══ GIVEN INFORMATION

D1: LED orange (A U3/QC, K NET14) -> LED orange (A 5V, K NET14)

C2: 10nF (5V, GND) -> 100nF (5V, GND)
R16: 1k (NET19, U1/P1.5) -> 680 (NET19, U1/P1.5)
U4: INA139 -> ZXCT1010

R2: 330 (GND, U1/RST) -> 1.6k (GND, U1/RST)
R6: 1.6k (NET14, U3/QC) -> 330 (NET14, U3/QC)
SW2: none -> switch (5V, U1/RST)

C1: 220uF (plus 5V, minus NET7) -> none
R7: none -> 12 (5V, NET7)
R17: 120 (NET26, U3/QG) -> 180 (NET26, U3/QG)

════
══ GIVEN INFORMATION

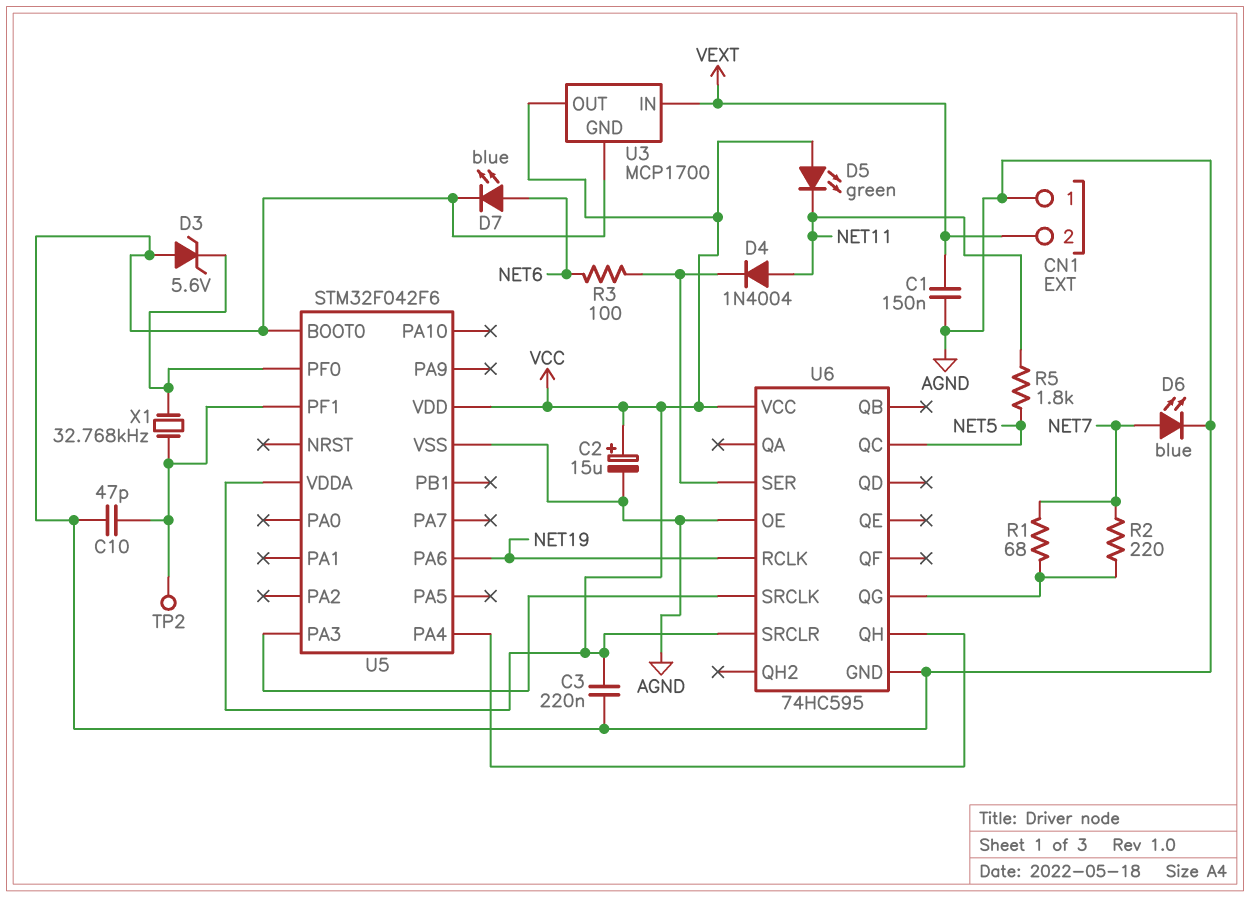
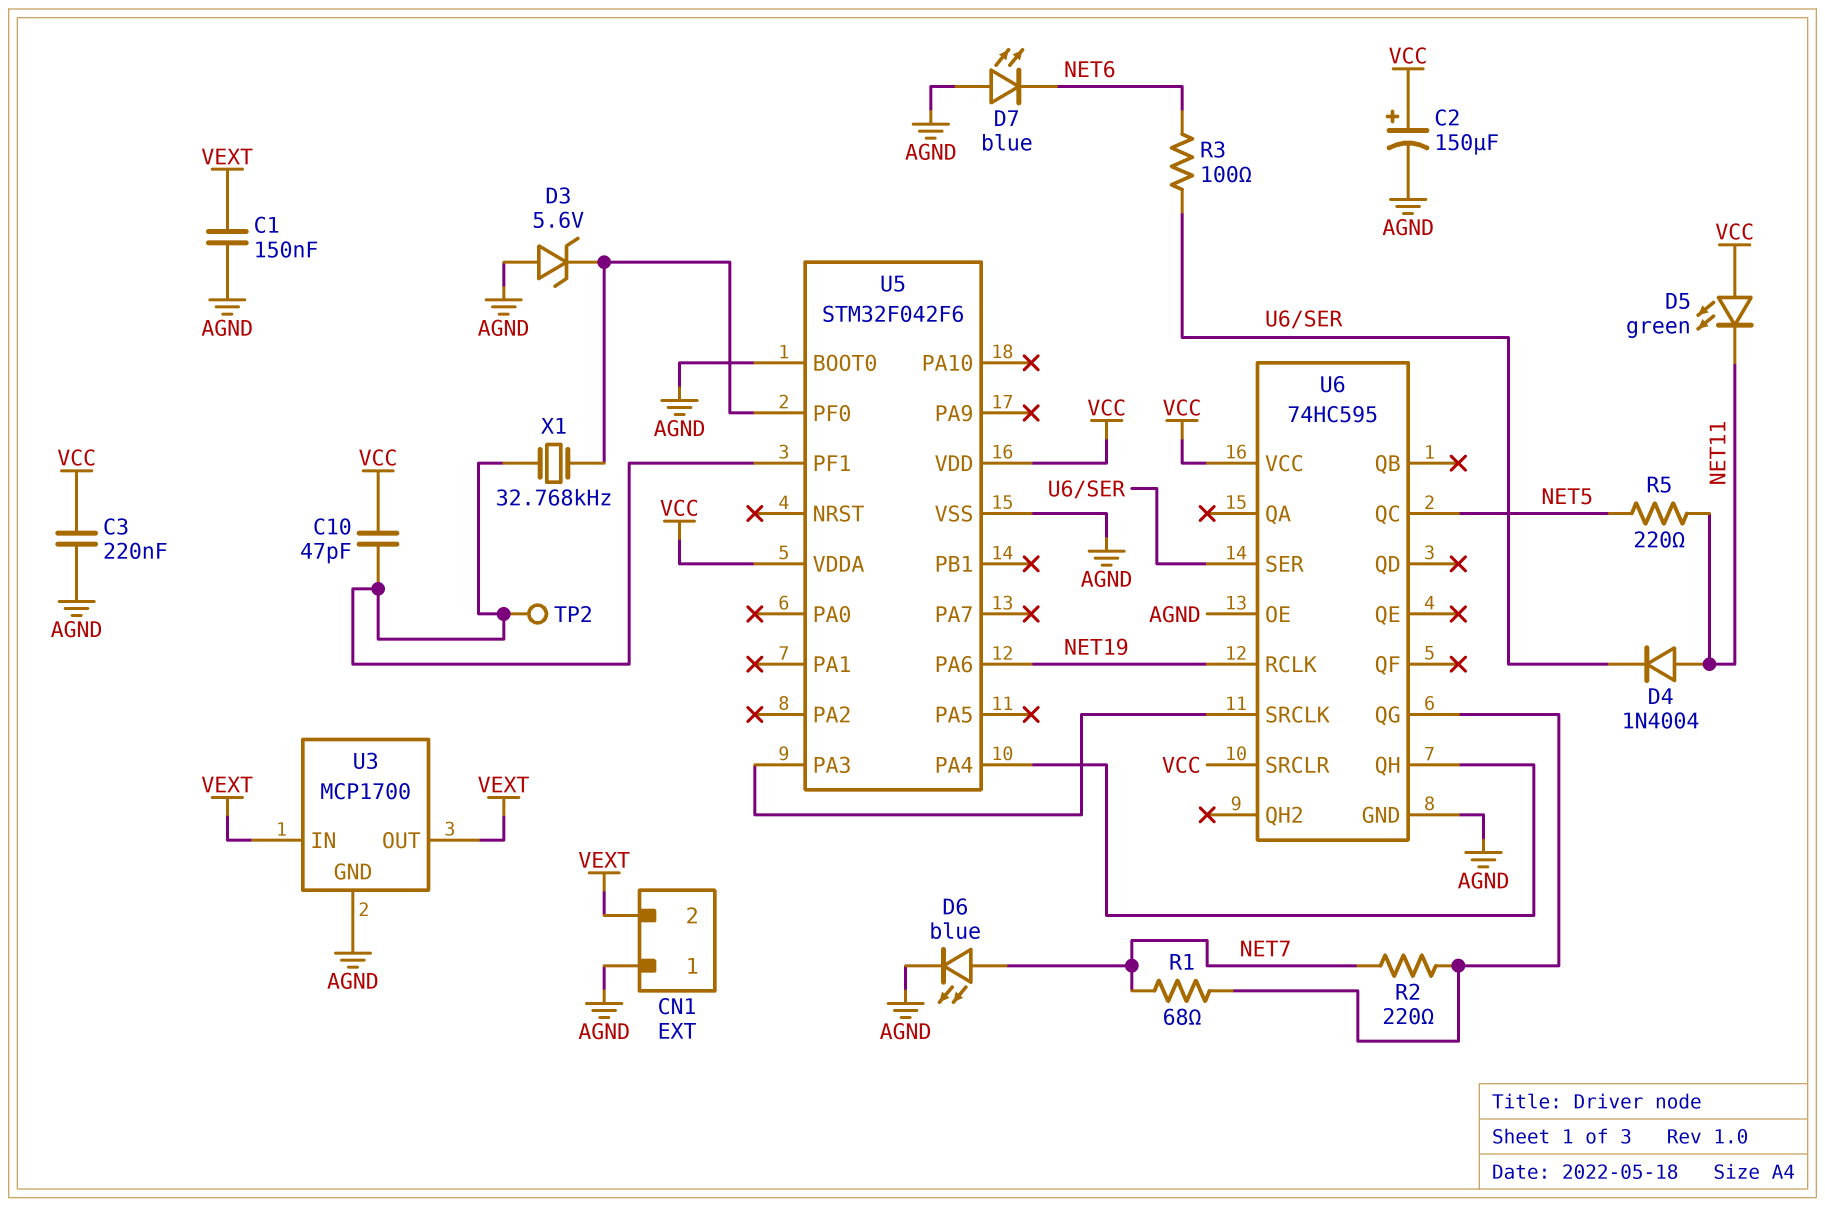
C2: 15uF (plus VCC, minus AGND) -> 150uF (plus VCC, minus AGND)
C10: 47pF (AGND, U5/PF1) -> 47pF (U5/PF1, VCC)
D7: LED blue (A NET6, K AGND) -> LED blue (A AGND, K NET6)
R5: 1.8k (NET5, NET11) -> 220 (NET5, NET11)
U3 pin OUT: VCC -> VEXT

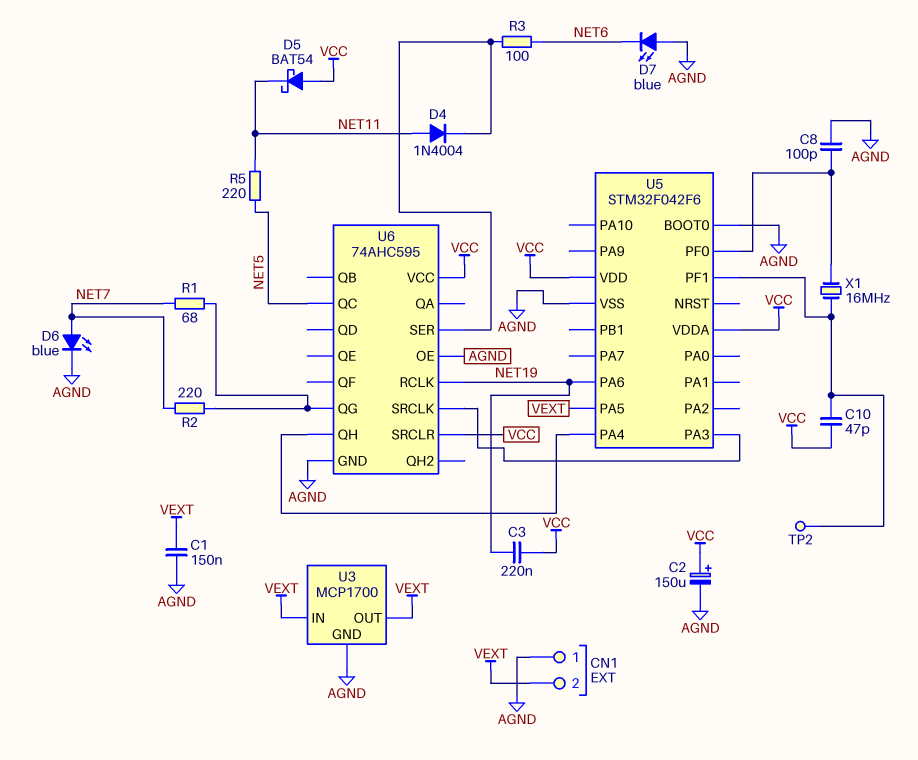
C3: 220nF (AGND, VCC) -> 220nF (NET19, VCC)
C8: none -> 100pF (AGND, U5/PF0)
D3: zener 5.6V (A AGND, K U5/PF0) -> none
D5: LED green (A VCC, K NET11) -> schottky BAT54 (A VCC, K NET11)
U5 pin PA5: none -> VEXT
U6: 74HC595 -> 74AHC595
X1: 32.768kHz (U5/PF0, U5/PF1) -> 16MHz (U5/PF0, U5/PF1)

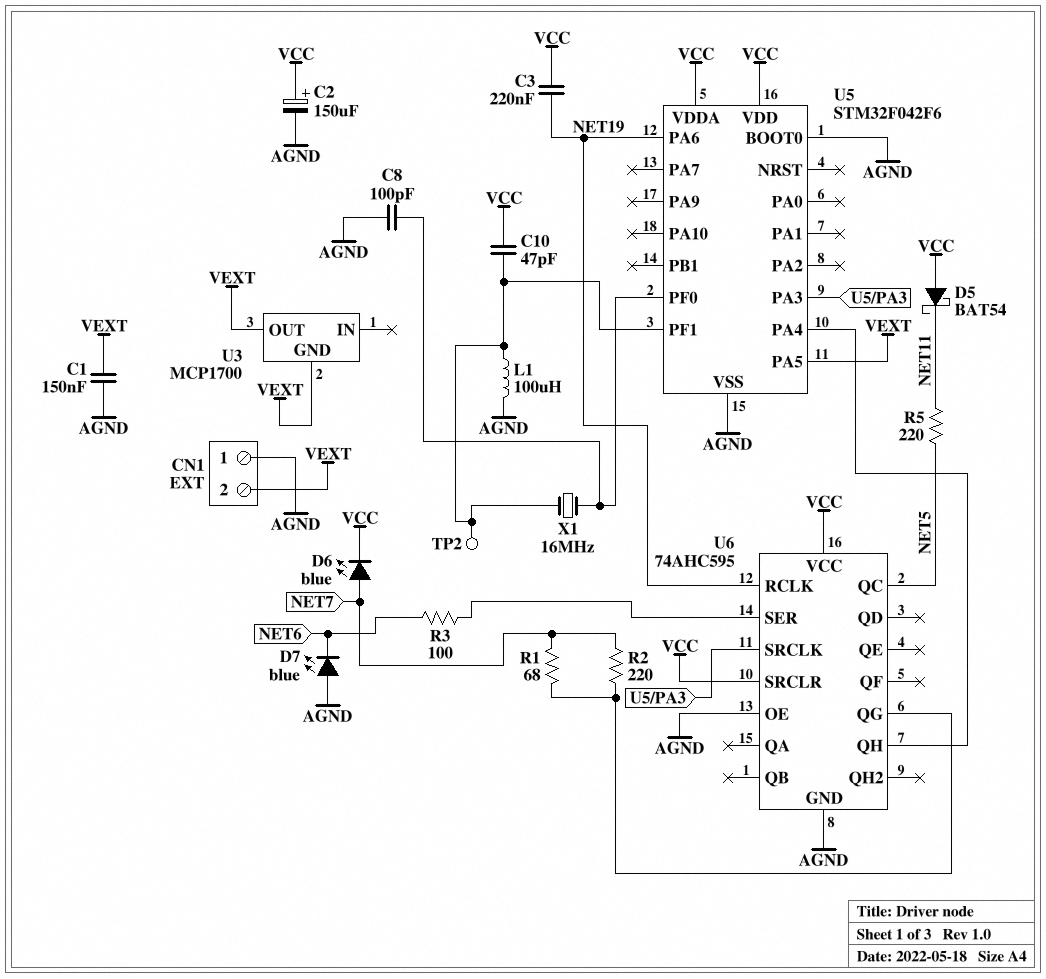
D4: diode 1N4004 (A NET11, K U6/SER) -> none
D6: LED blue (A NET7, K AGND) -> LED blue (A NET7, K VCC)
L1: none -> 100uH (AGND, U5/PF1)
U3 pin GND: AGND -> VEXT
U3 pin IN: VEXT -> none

════

◆ AIM OF THE EXERCISE
Copy the lines above exactly, starting with the line that contains "X1: 32.768kHz (U5/PF0, U5/PF1)" and ending with the line that contains "U3 pin IN: VEXT -> none", and leave out any pictures.

◆ TASK RESPONSE
X1: 32.768kHz (U5/PF0, U5/PF1) -> 16MHz (U5/PF0, U5/PF1)

D4: diode 1N4004 (A NET11, K U6/SER) -> none
D6: LED blue (A NET7, K AGND) -> LED blue (A NET7, K VCC)
L1: none -> 100uH (AGND, U5/PF1)
U3 pin GND: AGND -> VEXT
U3 pin IN: VEXT -> none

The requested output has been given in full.